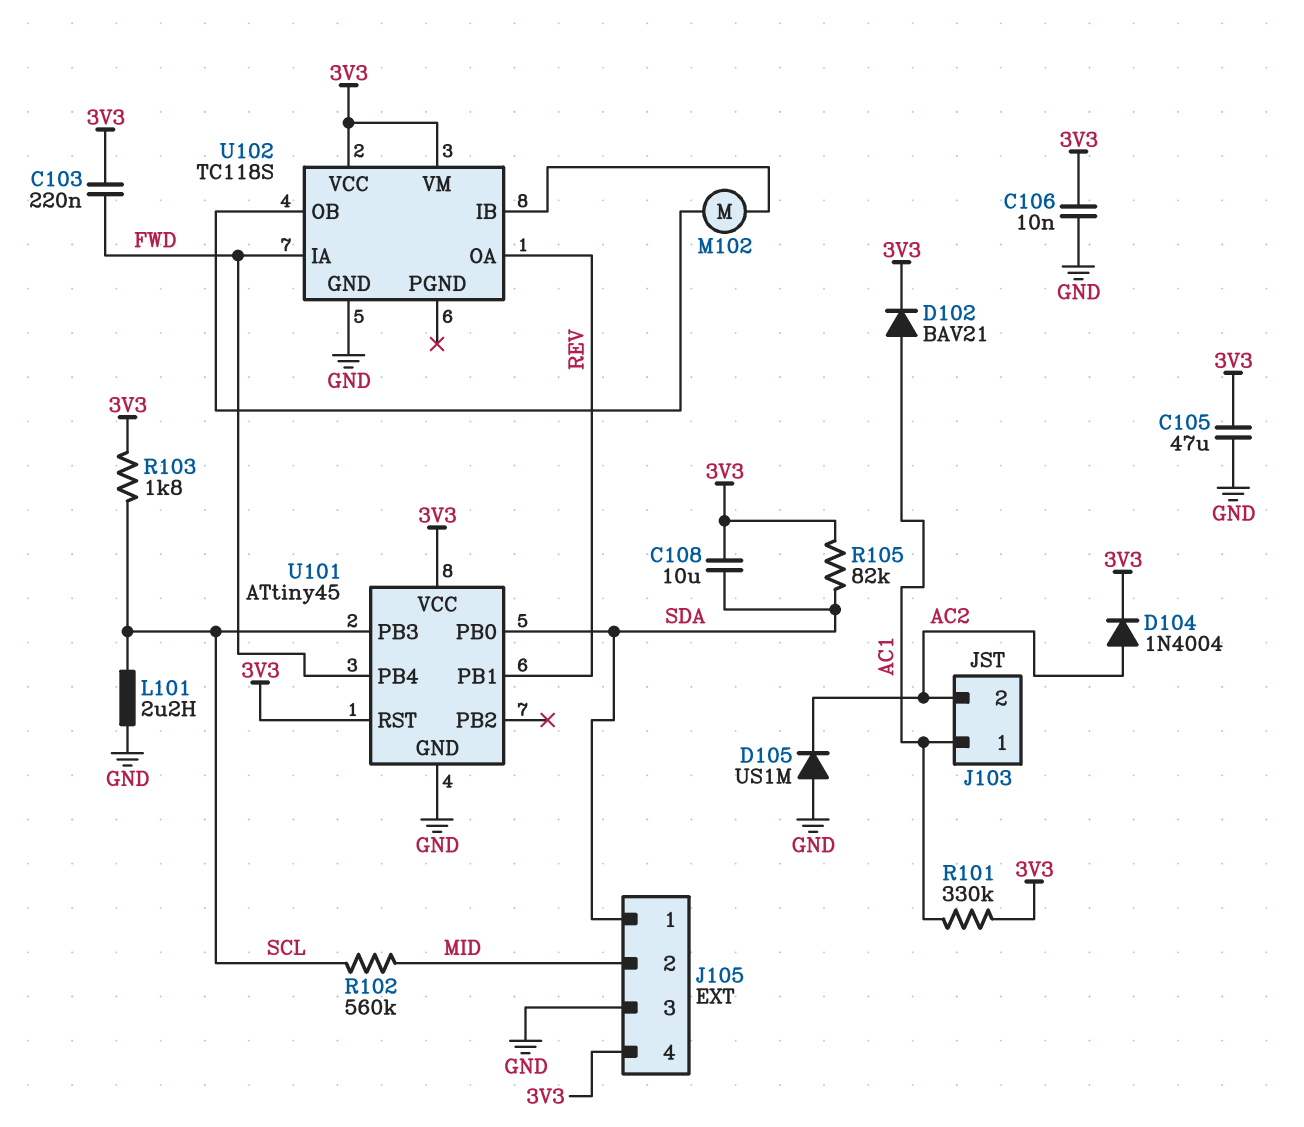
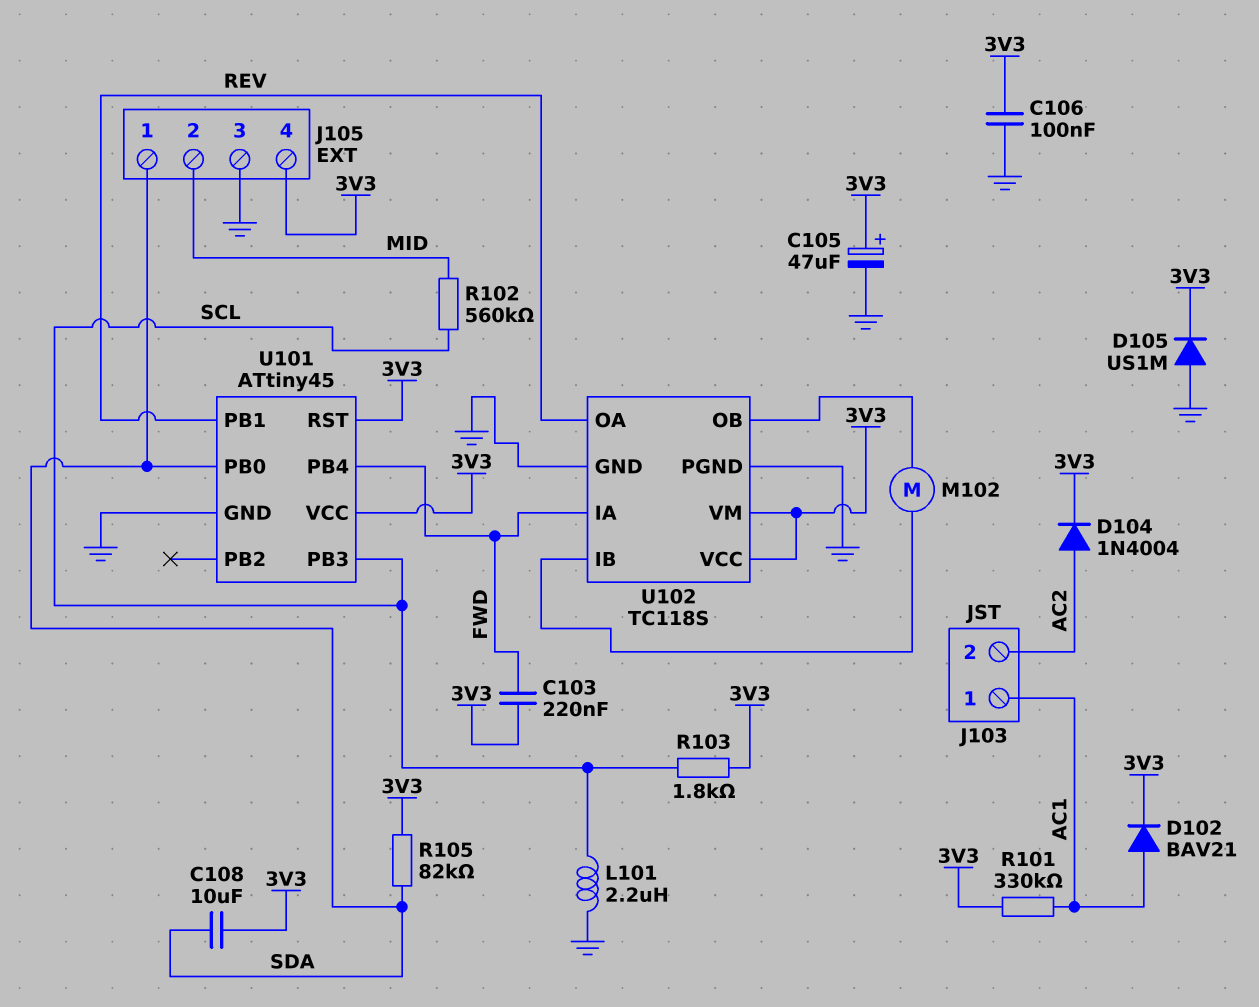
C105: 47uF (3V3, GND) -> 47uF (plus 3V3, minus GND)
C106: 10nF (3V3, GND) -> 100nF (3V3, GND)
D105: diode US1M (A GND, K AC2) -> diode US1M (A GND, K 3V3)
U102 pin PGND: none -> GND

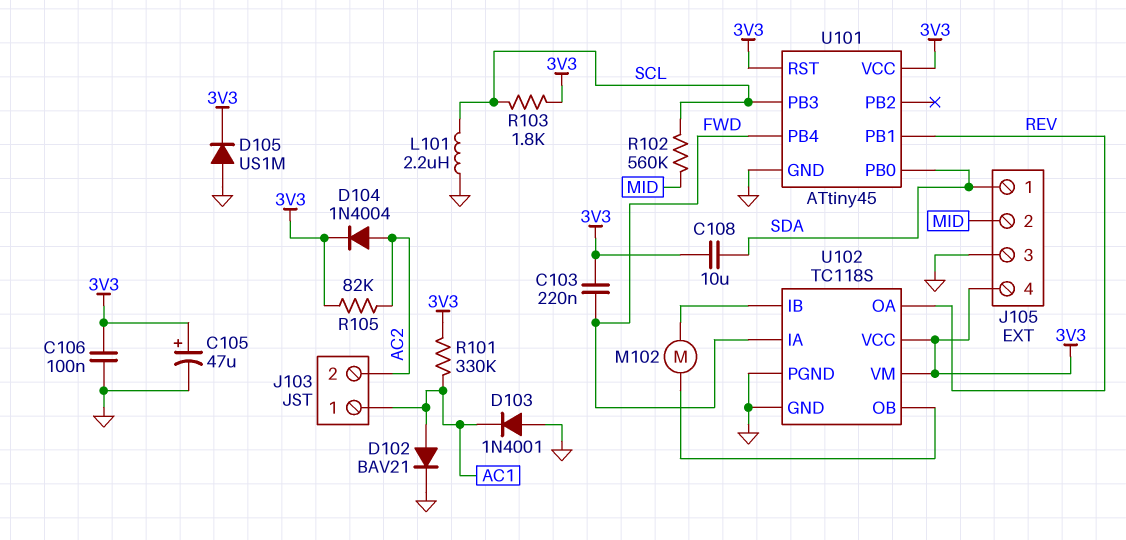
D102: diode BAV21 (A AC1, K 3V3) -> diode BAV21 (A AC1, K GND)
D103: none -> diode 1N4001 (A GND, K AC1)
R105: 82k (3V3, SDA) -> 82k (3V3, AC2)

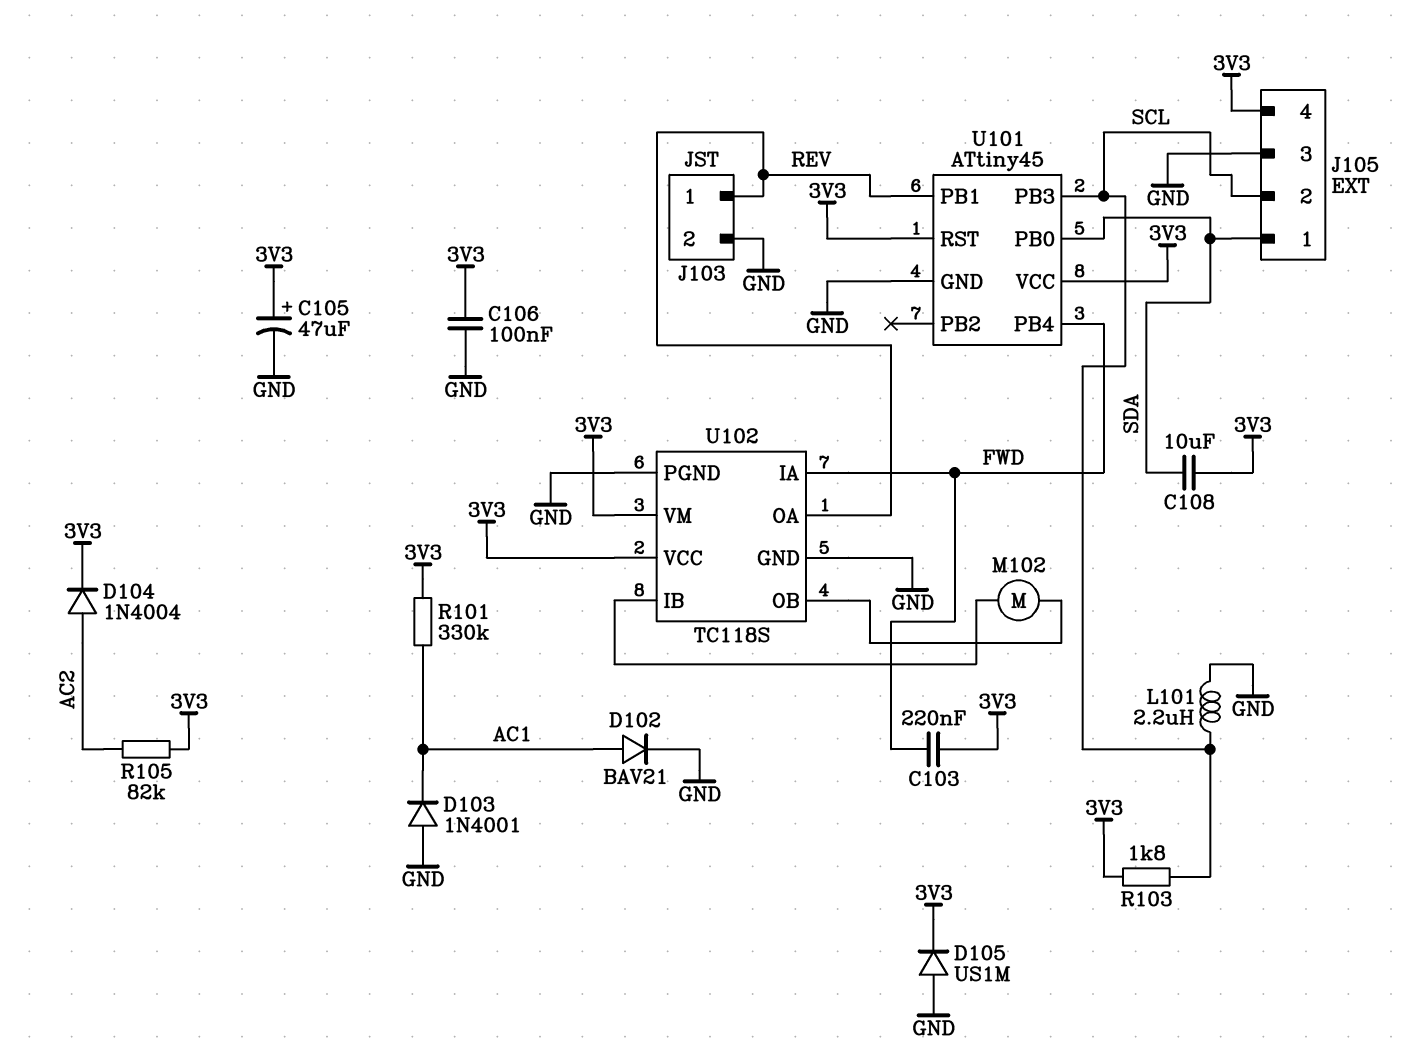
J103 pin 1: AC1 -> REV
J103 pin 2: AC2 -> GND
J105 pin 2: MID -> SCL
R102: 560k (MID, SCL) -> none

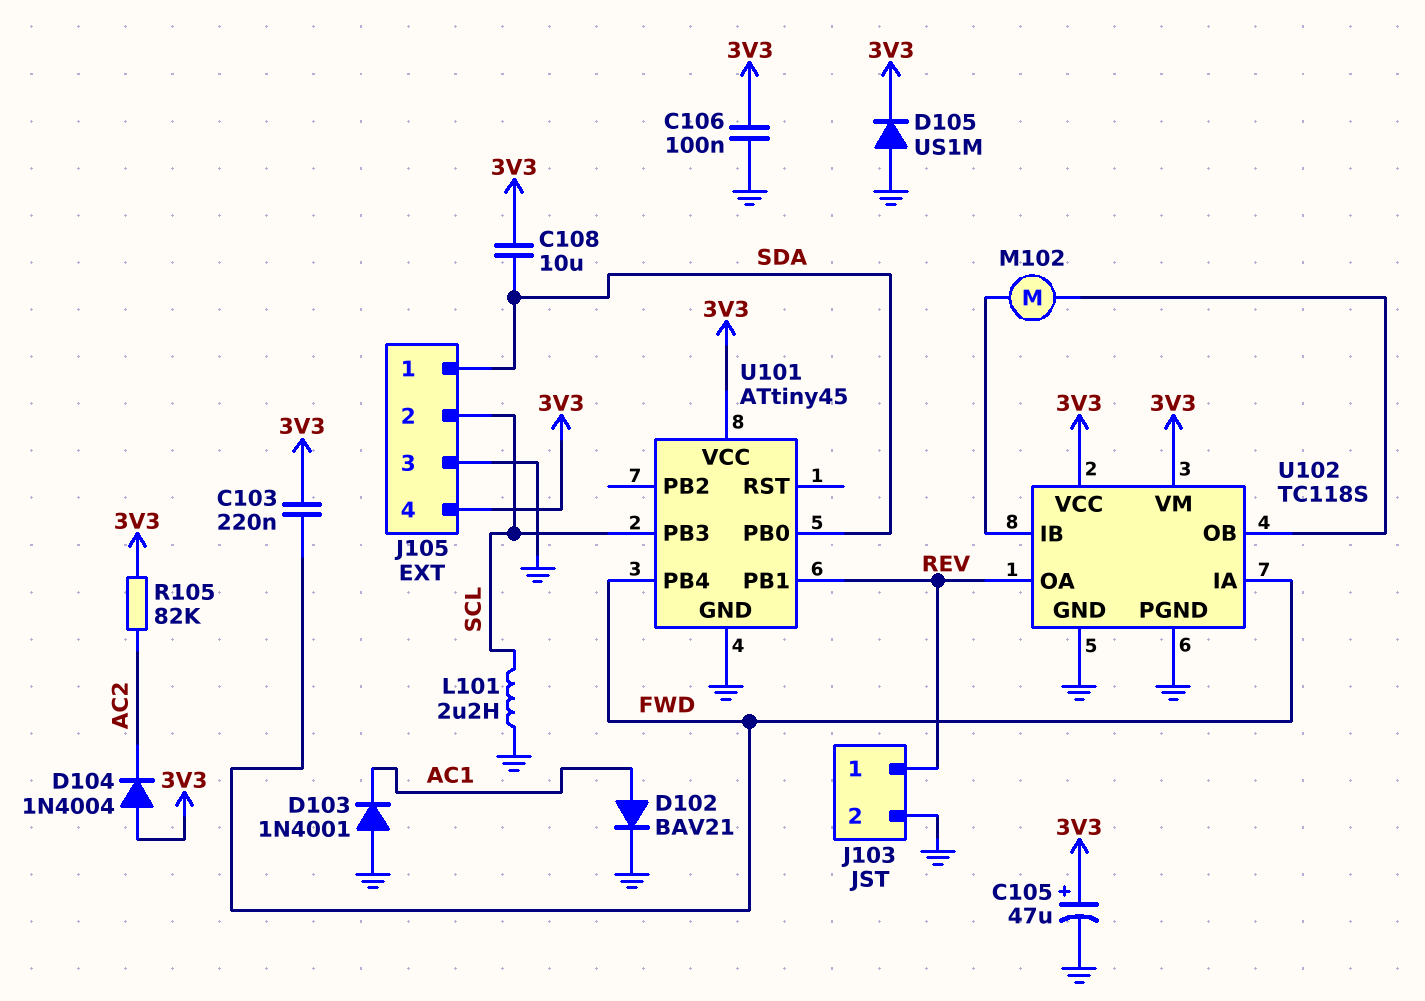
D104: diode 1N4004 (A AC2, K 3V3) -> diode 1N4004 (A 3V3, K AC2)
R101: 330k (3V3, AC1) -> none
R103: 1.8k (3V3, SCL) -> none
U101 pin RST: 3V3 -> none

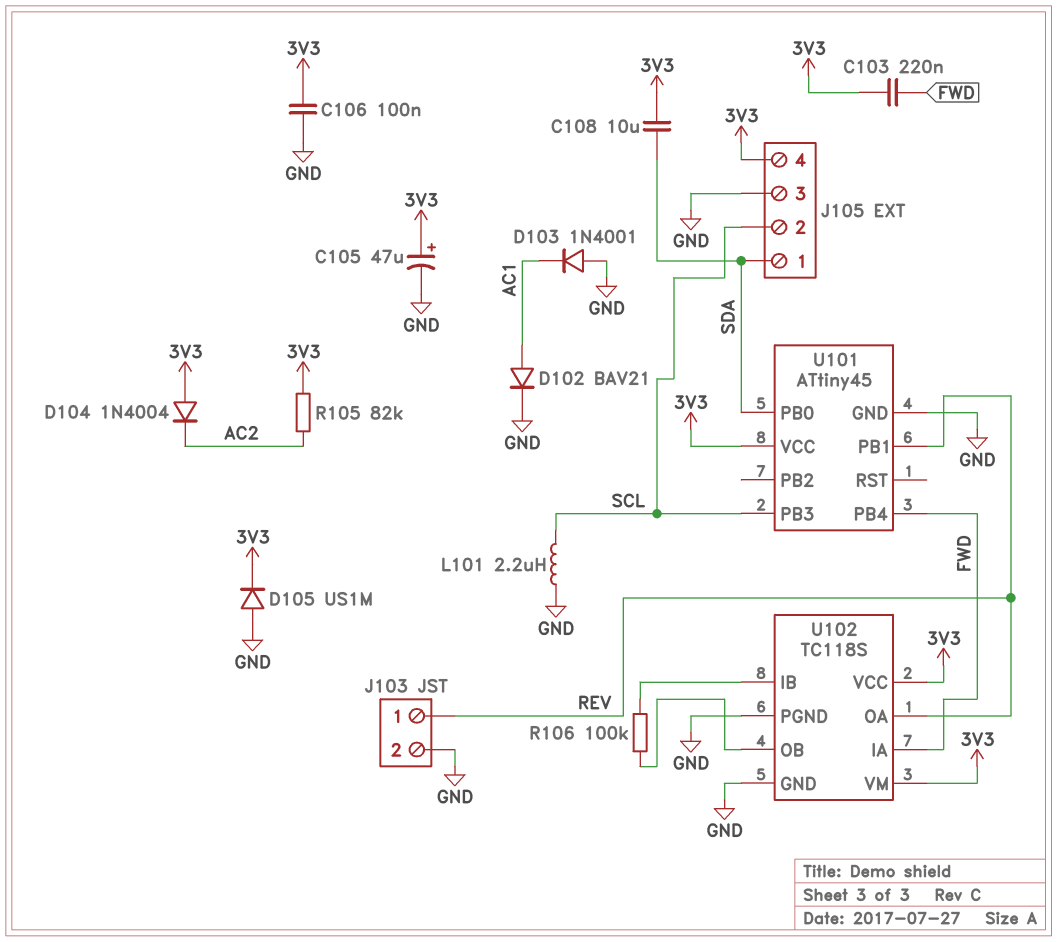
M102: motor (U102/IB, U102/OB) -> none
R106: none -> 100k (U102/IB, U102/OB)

*****

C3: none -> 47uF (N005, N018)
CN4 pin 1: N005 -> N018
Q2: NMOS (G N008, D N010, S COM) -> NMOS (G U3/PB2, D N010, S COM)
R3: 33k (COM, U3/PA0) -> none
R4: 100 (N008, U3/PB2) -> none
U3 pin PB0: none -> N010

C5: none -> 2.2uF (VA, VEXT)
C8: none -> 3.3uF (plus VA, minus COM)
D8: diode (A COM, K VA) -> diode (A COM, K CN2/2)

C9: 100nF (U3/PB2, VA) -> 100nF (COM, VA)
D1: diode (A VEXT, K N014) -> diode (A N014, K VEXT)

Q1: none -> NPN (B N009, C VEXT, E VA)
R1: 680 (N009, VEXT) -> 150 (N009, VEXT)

*****

Take the lines above from the one containing "Q2: NMOS (G" down to the one containing "R1: 680 (N009, VEXT) -> 150 (N009, VEXT)", and transcribe them exactly, both ends included.

Q2: NMOS (G N008, D N010, S COM) -> NMOS (G U3/PB2, D N010, S COM)
R3: 33k (COM, U3/PA0) -> none
R4: 100 (N008, U3/PB2) -> none
U3 pin PB0: none -> N010

C5: none -> 2.2uF (VA, VEXT)
C8: none -> 3.3uF (plus VA, minus COM)
D8: diode (A COM, K VA) -> diode (A COM, K CN2/2)

C9: 100nF (U3/PB2, VA) -> 100nF (COM, VA)
D1: diode (A VEXT, K N014) -> diode (A N014, K VEXT)

Q1: none -> NPN (B N009, C VEXT, E VA)
R1: 680 (N009, VEXT) -> 150 (N009, VEXT)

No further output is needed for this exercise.